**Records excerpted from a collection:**

>>>>>

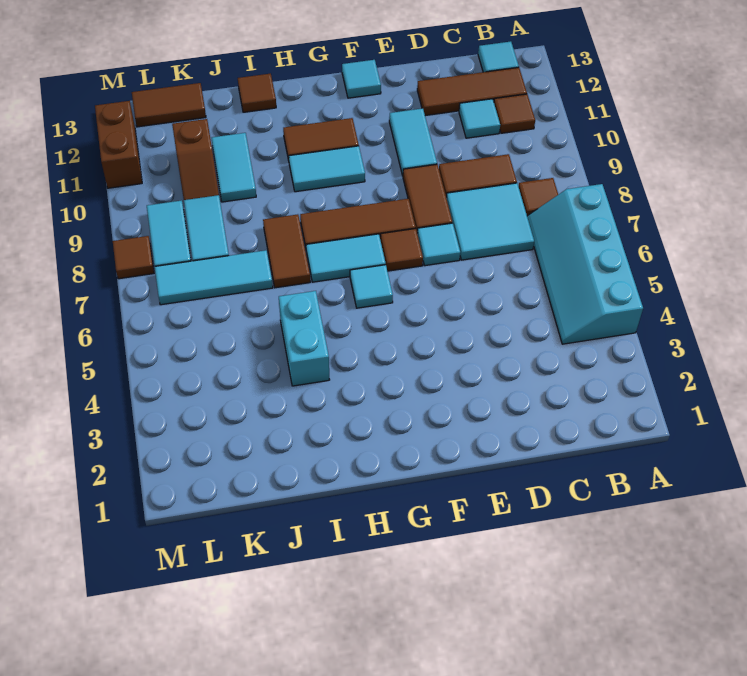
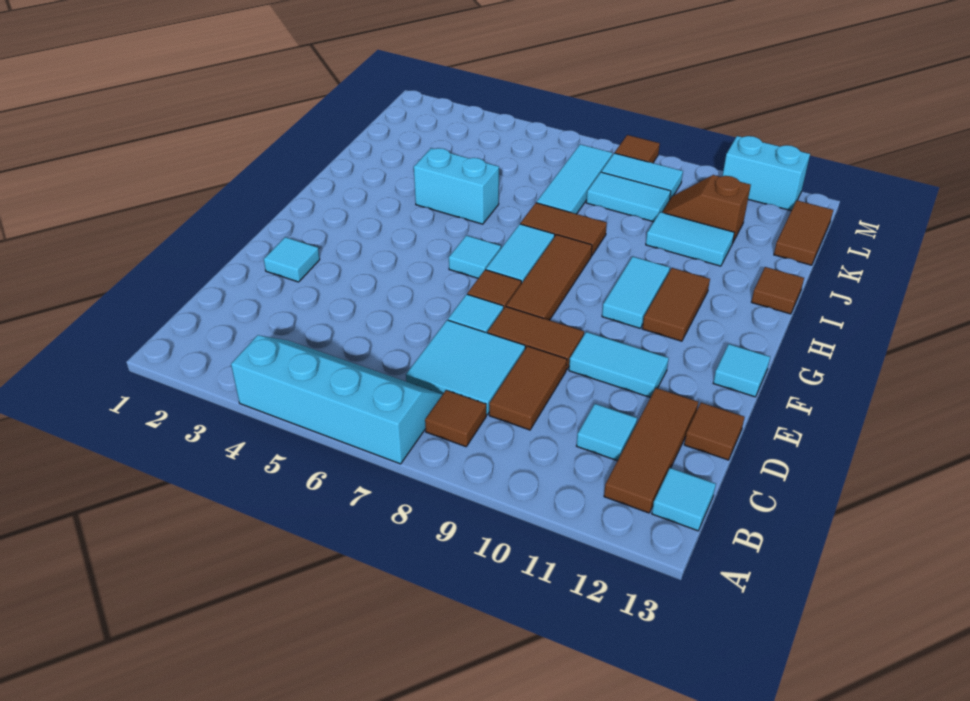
brown tile B11 level 1 -> brown tile D13 level 1
none -> cyan tile E2 level 1
brown brick M11:M12 level 1 -> cyan brick M11:M12 level 1

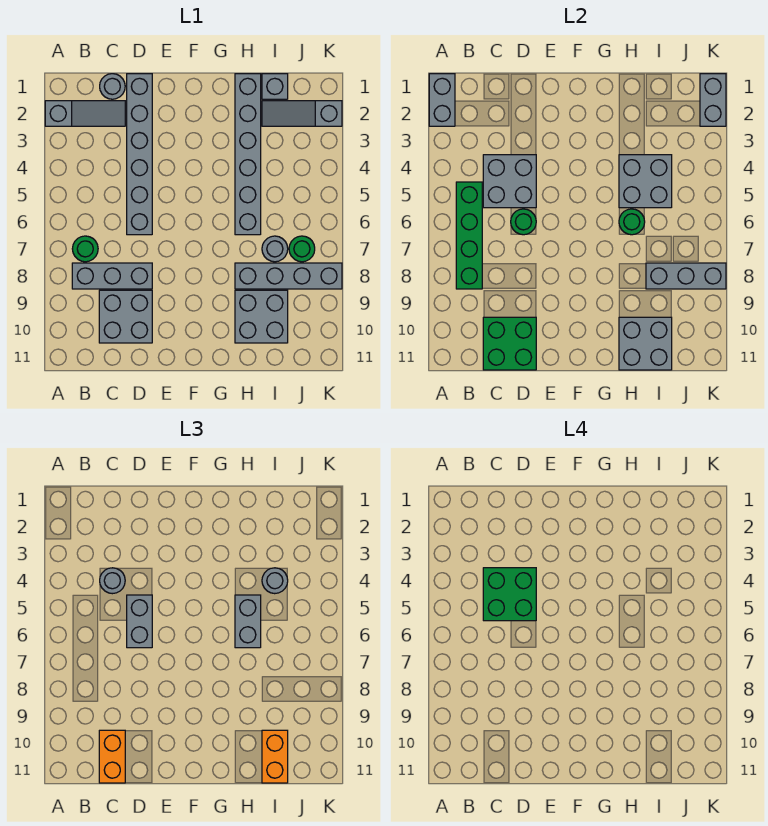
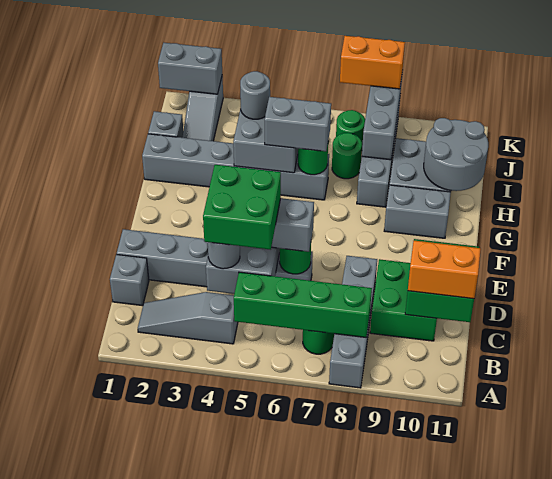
grey brick A1:A2 level 2 -> grey brick G9:G10 level 1
grey slope A2:C2 level 1 top A -> grey slope B2:B4 level 1 top 4
grey brick B8:D8 level 1 -> grey brick A8:D8 level 1
grey round brick C1 level 1 -> grey brick C1 level 1
grey brick C9:D10 level 1 -> green brick C9:D10 level 1
grey brick H10:I11 level 2 -> grey round brick H10:I11 level 2
grey round brick I7 level 1 -> green round brick I7 level 1
orange brick I10:I11 level 3 -> orange brick K7:K8 level 3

<<<<<

**ASSIGNMENT:**
Your job is to copy every entry exactly. Omit the pictures.

**RESPONSE TO THIS TASK:**
brown tile B11 level 1 -> brown tile D13 level 1
none -> cyan tile E2 level 1
brown brick M11:M12 level 1 -> cyan brick M11:M12 level 1

grey brick A1:A2 level 2 -> grey brick G9:G10 level 1
grey slope A2:C2 level 1 top A -> grey slope B2:B4 level 1 top 4
grey brick B8:D8 level 1 -> grey brick A8:D8 level 1
grey round brick C1 level 1 -> grey brick C1 level 1
grey brick C9:D10 level 1 -> green brick C9:D10 level 1
grey brick H10:I11 level 2 -> grey round brick H10:I11 level 2
grey round brick I7 level 1 -> green round brick I7 level 1
orange brick I10:I11 level 3 -> orange brick K7:K8 level 3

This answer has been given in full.